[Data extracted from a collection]
Content starts
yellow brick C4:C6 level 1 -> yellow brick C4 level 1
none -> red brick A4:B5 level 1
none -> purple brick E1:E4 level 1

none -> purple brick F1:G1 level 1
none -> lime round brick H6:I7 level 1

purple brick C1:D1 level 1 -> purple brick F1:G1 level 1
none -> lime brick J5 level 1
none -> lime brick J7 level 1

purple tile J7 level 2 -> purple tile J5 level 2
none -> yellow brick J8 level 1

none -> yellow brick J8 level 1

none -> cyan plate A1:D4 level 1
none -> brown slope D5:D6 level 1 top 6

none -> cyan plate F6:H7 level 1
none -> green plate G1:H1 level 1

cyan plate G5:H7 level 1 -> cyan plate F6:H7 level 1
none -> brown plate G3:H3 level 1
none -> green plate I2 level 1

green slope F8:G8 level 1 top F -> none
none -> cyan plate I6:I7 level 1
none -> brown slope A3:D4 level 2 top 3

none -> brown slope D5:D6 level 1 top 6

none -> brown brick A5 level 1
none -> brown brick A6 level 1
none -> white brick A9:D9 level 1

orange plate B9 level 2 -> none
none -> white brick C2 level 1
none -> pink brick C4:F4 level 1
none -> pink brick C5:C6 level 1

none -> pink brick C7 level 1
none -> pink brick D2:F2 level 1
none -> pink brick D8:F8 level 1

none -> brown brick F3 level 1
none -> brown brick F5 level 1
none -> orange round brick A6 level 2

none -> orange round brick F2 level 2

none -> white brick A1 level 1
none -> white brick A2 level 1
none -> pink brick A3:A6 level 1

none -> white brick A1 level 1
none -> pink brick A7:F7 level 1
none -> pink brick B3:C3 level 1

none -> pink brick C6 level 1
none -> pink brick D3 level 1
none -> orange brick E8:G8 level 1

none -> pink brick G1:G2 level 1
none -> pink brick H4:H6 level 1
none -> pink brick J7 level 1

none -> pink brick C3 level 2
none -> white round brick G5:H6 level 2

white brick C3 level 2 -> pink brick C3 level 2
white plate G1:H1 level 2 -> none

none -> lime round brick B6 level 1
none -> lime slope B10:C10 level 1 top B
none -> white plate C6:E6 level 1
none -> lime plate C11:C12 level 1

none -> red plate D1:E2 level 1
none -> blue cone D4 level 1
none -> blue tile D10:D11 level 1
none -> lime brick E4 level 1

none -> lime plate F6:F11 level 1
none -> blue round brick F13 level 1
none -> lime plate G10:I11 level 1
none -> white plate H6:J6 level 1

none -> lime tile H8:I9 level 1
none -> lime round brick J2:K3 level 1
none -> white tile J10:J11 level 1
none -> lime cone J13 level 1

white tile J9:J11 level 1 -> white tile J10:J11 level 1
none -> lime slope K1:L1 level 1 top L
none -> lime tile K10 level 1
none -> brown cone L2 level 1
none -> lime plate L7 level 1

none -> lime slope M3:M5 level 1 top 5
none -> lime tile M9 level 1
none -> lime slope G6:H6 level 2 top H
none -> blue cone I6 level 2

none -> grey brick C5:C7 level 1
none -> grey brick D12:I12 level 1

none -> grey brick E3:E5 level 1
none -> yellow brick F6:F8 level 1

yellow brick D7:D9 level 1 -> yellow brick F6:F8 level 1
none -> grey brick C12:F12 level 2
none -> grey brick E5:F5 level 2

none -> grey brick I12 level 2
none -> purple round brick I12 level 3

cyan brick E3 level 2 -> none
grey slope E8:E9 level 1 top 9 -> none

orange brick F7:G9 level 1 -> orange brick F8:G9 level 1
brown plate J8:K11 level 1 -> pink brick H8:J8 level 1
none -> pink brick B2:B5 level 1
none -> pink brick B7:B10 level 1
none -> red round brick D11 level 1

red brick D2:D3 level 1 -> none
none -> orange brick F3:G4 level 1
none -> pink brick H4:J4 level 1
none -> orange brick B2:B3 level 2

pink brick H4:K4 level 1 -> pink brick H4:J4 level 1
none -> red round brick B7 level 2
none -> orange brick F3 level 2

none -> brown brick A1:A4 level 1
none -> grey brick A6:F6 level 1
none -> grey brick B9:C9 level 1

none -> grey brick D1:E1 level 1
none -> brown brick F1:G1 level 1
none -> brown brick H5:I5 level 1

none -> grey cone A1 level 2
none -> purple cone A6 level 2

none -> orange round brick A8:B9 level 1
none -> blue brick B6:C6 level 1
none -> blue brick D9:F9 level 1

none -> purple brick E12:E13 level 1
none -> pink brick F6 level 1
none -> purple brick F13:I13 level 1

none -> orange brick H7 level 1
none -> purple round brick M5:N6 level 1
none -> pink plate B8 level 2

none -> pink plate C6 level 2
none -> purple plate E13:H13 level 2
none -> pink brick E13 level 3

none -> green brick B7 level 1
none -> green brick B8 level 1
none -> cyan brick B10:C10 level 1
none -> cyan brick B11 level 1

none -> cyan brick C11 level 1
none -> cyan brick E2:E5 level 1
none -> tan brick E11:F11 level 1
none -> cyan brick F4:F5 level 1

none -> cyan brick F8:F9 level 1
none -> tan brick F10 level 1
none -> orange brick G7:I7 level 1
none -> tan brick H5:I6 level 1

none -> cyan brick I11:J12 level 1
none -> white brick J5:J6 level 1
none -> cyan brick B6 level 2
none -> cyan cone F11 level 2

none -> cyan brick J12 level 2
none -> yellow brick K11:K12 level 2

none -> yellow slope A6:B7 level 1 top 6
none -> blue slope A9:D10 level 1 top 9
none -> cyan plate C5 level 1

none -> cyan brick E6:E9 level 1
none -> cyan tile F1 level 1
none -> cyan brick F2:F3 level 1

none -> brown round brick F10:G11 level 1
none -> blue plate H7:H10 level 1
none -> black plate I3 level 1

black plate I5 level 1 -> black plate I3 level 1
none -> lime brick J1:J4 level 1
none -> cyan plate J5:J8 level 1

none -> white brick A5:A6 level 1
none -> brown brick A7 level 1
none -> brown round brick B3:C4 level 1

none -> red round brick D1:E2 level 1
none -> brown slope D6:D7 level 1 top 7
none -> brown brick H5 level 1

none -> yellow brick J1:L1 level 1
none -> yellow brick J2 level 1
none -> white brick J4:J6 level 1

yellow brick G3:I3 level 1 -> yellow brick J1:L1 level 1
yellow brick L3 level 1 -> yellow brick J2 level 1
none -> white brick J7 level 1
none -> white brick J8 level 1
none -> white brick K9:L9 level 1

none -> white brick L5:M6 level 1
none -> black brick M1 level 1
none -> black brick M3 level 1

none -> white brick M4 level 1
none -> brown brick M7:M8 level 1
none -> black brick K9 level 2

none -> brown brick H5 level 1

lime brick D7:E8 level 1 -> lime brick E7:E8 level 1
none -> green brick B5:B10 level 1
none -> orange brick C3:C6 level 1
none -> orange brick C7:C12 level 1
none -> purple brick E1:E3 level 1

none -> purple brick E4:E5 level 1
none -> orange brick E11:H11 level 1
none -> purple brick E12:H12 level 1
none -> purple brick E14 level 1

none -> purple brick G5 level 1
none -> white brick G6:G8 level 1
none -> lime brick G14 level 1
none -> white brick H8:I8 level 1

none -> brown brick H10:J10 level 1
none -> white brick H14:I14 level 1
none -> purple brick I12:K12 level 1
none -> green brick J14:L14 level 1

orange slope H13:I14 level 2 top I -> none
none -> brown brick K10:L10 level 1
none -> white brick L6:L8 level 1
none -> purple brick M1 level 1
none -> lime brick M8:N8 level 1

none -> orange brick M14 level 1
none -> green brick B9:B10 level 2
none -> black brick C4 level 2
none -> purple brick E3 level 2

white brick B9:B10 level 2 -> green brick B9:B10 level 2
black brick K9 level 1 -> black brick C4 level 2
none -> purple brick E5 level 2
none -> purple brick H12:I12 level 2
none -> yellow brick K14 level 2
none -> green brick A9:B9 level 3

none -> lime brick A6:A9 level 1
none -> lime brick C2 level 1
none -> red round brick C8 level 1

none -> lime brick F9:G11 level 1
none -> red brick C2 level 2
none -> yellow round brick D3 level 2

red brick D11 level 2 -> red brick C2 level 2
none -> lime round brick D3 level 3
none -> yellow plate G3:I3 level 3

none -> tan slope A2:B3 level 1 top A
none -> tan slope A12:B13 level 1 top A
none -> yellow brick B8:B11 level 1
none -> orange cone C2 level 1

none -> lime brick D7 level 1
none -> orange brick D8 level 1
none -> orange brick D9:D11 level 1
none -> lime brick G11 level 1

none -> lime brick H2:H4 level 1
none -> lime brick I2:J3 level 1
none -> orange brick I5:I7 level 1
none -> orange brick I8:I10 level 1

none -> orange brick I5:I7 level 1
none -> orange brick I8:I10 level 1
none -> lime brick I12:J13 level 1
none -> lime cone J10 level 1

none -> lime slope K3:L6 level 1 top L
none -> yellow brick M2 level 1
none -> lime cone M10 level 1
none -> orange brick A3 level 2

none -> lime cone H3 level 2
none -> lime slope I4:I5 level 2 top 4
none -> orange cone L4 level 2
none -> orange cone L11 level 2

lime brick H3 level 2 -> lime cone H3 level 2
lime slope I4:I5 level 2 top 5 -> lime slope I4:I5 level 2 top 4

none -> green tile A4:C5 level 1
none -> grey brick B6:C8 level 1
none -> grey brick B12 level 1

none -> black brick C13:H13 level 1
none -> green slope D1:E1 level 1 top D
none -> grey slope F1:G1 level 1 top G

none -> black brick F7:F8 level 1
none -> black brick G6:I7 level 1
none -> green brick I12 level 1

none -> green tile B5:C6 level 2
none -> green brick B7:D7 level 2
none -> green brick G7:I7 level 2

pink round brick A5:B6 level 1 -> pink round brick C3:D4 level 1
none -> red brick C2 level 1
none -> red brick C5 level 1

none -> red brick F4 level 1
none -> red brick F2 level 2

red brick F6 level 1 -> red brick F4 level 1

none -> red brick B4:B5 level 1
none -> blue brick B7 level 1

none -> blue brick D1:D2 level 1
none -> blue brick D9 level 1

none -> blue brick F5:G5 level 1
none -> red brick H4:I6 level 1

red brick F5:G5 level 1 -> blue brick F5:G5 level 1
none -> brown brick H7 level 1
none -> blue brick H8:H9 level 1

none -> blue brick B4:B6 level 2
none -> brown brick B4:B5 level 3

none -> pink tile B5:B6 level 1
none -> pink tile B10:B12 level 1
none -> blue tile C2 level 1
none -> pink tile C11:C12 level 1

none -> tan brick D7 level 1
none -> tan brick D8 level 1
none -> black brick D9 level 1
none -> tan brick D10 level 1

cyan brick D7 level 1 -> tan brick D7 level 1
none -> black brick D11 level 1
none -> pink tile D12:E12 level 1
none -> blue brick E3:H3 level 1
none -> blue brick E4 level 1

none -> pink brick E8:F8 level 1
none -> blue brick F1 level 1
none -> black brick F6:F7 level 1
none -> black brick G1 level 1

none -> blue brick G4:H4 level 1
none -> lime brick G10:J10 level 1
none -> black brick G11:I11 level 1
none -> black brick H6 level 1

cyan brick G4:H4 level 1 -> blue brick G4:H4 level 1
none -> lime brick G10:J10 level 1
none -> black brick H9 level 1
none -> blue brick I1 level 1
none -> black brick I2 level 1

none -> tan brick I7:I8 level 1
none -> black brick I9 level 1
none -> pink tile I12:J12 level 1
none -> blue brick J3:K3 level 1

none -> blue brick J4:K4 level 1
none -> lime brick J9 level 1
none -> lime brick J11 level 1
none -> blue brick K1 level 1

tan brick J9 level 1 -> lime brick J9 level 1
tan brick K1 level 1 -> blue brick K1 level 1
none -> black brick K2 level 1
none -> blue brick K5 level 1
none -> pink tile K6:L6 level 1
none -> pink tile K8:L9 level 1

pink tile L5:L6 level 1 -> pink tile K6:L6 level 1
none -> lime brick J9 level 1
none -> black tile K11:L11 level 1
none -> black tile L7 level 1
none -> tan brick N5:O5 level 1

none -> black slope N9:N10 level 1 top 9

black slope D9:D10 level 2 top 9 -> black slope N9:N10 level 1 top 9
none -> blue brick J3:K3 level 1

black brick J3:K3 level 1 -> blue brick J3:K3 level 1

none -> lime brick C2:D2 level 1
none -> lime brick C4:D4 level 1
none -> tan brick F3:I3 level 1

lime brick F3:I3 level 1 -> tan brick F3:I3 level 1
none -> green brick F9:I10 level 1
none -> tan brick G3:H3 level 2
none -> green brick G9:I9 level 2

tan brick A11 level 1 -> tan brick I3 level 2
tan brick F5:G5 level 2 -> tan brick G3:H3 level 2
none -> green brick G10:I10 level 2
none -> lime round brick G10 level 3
Content ends
Of the lines above, output exactly those from the line bearing "none -> pink brick G1:G2 level 1" through the line bearing "white plate G1:H1 level 2 -> none", inclusive.

EXPECTED ANSWER:
none -> pink brick G1:G2 level 1
none -> pink brick H4:H6 level 1
none -> pink brick J7 level 1

none -> pink brick C3 level 2
none -> white round brick G5:H6 level 2

white brick C3 level 2 -> pink brick C3 level 2
white plate G1:H1 level 2 -> none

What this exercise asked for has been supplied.